Task
In the records below, the relevant part opens with the line containing "pink ball: 6 -> 2" and closes with the line containing "red nut: 0 -> 4"; print that part exactly and only, without its pictures.

Provided records
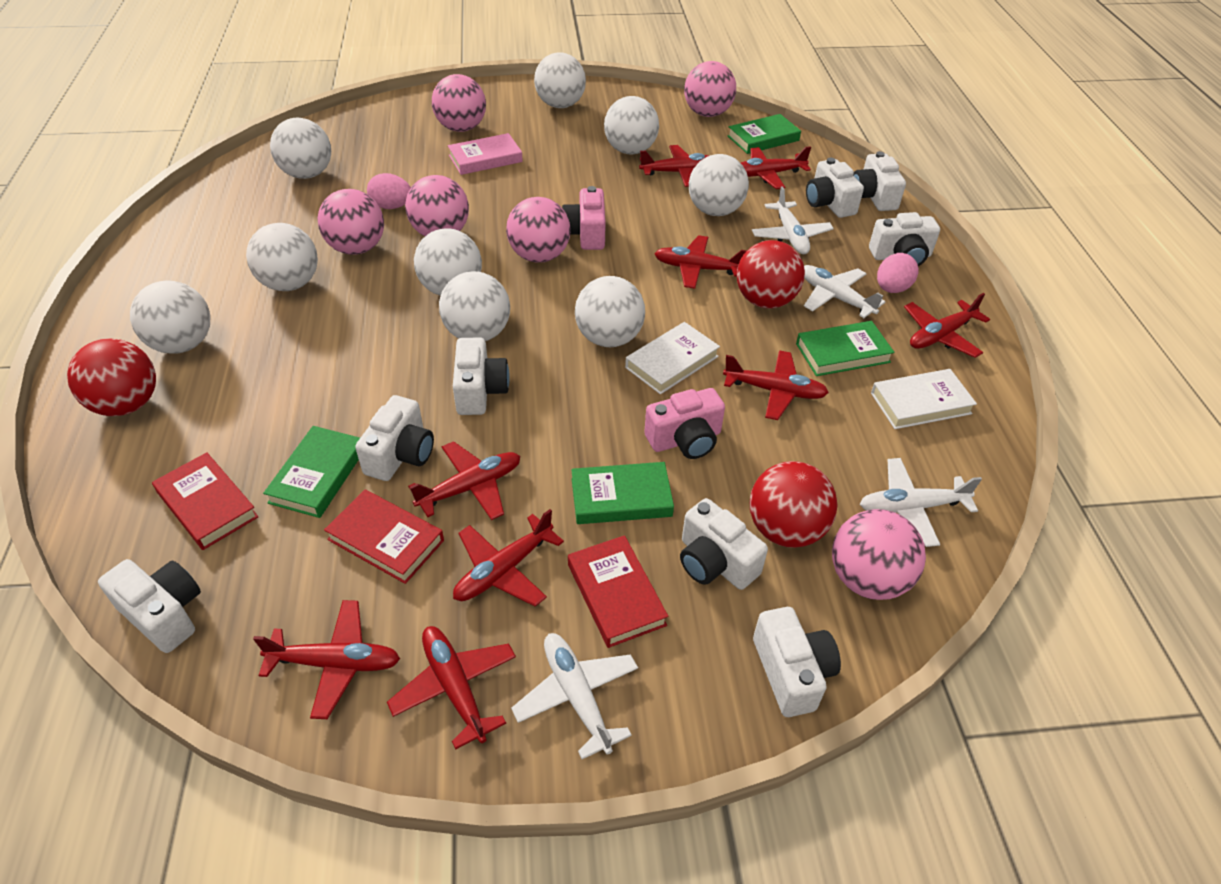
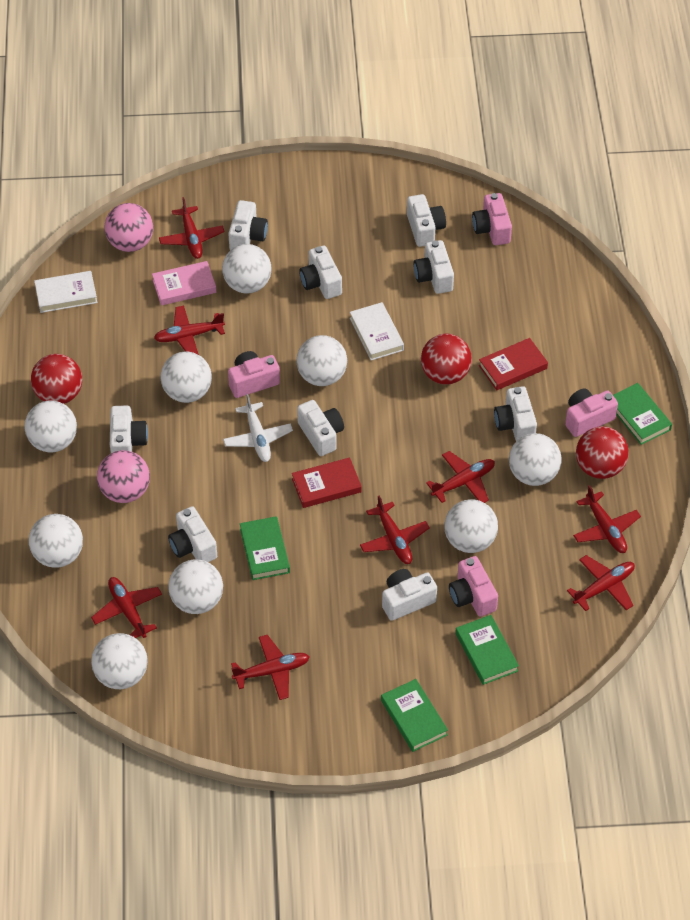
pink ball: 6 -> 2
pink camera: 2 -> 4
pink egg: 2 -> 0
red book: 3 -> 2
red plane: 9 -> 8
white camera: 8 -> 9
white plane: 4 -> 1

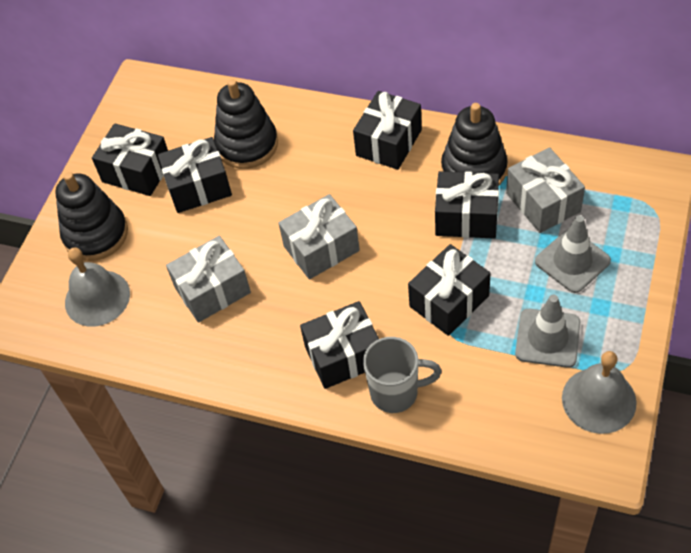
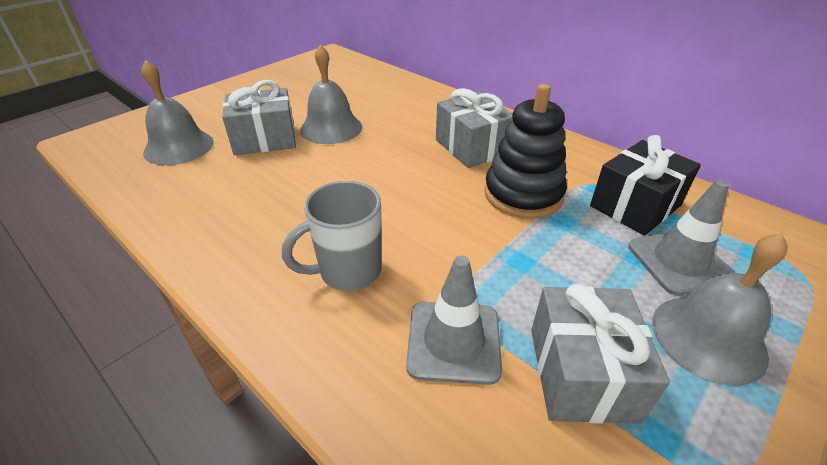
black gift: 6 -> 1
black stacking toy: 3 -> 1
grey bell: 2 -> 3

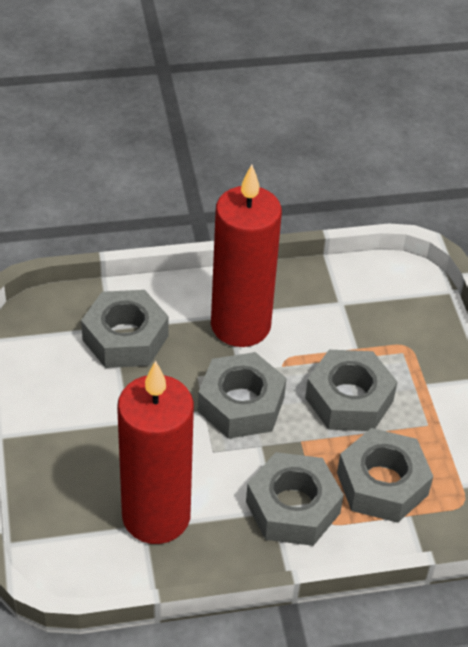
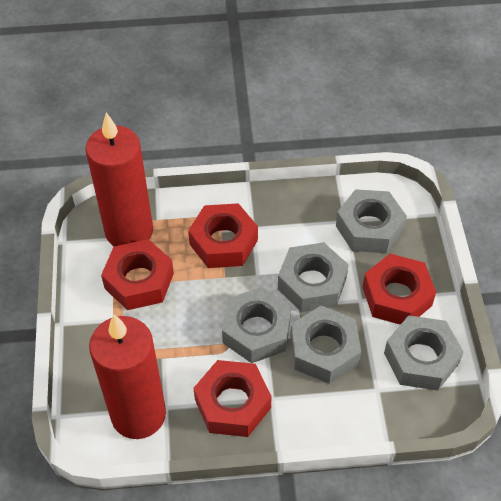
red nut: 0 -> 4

---

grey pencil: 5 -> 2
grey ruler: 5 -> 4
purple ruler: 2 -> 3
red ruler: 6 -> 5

Response area
pink ball: 6 -> 2
pink camera: 2 -> 4
pink egg: 2 -> 0
red book: 3 -> 2
red plane: 9 -> 8
white camera: 8 -> 9
white plane: 4 -> 1

black gift: 6 -> 1
black stacking toy: 3 -> 1
grey bell: 2 -> 3

red nut: 0 -> 4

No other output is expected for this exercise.